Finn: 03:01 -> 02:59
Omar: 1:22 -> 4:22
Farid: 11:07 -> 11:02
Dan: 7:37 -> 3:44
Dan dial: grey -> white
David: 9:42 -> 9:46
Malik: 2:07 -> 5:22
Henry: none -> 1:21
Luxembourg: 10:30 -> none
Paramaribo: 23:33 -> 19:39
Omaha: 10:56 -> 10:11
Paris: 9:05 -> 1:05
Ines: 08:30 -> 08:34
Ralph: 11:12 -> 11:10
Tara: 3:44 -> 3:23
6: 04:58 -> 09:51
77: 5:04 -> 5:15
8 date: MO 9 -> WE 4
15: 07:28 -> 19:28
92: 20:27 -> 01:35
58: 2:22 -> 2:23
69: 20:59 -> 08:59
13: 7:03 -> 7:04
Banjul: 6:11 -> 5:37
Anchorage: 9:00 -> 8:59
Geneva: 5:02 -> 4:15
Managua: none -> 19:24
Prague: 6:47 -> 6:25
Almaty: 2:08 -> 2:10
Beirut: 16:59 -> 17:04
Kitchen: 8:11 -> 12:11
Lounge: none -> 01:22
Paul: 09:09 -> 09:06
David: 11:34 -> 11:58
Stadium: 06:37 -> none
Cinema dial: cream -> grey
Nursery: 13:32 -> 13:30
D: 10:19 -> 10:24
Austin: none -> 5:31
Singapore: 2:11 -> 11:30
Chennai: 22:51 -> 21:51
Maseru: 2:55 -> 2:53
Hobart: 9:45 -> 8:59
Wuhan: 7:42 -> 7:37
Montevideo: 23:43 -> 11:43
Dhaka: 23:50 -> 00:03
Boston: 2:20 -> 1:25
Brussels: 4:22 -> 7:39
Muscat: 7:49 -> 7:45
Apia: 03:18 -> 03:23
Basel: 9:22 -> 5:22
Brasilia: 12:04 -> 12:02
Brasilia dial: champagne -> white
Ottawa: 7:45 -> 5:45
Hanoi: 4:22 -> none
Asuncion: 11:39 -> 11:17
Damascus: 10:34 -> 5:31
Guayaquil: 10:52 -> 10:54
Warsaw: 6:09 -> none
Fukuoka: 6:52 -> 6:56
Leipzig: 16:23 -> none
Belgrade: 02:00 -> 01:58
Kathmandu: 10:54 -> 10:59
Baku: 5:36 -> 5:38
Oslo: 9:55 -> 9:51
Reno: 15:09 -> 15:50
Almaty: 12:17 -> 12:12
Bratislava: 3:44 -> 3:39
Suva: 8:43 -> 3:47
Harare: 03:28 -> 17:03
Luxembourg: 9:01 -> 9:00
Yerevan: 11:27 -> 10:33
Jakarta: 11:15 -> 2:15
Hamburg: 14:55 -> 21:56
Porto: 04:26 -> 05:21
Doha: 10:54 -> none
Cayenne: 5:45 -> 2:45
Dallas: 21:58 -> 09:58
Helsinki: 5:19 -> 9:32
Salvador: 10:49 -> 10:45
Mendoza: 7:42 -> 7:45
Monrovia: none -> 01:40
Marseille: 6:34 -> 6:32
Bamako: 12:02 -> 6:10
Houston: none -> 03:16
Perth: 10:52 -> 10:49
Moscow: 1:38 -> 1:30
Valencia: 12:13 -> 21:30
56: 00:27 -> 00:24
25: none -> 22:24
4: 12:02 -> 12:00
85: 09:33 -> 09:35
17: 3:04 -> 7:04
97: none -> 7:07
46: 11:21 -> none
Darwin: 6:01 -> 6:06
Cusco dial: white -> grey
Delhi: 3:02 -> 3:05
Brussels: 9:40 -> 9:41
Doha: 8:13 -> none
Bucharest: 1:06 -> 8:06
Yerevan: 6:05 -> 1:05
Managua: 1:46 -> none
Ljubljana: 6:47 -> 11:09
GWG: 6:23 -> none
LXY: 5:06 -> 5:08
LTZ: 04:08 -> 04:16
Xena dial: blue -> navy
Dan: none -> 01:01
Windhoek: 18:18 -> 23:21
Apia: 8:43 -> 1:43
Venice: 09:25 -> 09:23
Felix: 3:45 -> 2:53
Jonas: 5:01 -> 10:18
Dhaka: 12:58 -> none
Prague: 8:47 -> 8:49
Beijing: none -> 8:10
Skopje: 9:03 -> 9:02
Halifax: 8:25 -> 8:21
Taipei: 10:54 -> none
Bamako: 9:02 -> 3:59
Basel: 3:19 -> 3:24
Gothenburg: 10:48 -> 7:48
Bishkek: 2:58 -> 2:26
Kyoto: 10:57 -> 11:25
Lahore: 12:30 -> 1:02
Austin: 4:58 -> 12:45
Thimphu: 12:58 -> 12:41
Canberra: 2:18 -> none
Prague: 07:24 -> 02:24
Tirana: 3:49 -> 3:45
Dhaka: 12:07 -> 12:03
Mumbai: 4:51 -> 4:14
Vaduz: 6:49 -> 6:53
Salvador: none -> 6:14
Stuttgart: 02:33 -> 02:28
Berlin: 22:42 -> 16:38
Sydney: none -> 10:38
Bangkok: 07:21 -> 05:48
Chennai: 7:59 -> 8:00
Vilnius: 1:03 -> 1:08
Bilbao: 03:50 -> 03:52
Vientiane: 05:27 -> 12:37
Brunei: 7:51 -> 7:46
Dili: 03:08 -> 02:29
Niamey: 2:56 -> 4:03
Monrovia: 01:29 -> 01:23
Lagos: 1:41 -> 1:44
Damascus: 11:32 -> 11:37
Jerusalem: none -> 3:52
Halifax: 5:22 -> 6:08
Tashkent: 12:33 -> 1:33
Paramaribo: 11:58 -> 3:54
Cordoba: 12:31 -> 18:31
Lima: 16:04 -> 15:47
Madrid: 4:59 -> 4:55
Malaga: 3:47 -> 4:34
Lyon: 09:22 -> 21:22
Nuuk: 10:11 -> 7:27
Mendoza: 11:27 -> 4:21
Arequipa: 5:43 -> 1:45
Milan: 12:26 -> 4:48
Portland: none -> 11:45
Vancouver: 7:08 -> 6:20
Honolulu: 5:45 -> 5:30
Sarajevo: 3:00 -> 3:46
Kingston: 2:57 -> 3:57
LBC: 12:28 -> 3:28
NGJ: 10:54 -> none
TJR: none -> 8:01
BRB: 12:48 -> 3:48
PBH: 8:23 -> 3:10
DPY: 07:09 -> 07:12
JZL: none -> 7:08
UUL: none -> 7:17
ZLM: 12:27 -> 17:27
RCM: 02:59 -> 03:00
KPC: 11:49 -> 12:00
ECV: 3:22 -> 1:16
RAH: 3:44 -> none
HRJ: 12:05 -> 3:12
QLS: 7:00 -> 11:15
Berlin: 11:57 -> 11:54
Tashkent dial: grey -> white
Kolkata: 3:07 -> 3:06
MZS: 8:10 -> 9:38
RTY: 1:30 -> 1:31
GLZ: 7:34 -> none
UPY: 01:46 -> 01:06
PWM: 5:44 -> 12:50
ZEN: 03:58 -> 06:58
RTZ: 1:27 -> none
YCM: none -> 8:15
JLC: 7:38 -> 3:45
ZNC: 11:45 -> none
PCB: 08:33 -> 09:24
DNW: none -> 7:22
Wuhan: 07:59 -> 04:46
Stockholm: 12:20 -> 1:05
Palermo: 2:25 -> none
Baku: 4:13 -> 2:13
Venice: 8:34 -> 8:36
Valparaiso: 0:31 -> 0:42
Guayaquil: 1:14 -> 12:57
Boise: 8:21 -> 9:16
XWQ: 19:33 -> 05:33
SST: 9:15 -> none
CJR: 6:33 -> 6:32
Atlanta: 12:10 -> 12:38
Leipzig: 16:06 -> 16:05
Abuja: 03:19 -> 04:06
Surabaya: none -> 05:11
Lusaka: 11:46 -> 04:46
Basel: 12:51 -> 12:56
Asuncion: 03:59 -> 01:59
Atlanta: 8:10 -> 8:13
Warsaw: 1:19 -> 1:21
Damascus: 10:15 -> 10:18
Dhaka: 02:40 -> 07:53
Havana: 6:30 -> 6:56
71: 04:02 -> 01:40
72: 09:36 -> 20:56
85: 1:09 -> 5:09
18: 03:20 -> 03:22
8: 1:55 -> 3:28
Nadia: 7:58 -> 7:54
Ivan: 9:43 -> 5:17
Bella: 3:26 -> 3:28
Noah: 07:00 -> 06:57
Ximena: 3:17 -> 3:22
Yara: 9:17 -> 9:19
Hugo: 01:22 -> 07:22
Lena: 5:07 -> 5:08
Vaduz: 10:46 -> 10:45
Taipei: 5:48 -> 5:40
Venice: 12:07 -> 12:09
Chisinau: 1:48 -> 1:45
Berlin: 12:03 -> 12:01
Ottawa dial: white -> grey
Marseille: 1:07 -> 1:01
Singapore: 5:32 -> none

#### Exercise:
Reproduce the records verbatim from their first line down to and including the line that contains "Beirut: 16:59 -> 17:04".

#### Complete response:
Finn: 03:01 -> 02:59
Omar: 1:22 -> 4:22
Farid: 11:07 -> 11:02
Dan: 7:37 -> 3:44
Dan dial: grey -> white
David: 9:42 -> 9:46
Malik: 2:07 -> 5:22
Henry: none -> 1:21
Luxembourg: 10:30 -> none
Paramaribo: 23:33 -> 19:39
Omaha: 10:56 -> 10:11
Paris: 9:05 -> 1:05
Ines: 08:30 -> 08:34
Ralph: 11:12 -> 11:10
Tara: 3:44 -> 3:23
6: 04:58 -> 09:51
77: 5:04 -> 5:15
8 date: MO 9 -> WE 4
15: 07:28 -> 19:28
92: 20:27 -> 01:35
58: 2:22 -> 2:23
69: 20:59 -> 08:59
13: 7:03 -> 7:04
Banjul: 6:11 -> 5:37
Anchorage: 9:00 -> 8:59
Geneva: 5:02 -> 4:15
Managua: none -> 19:24
Prague: 6:47 -> 6:25
Almaty: 2:08 -> 2:10
Beirut: 16:59 -> 17:04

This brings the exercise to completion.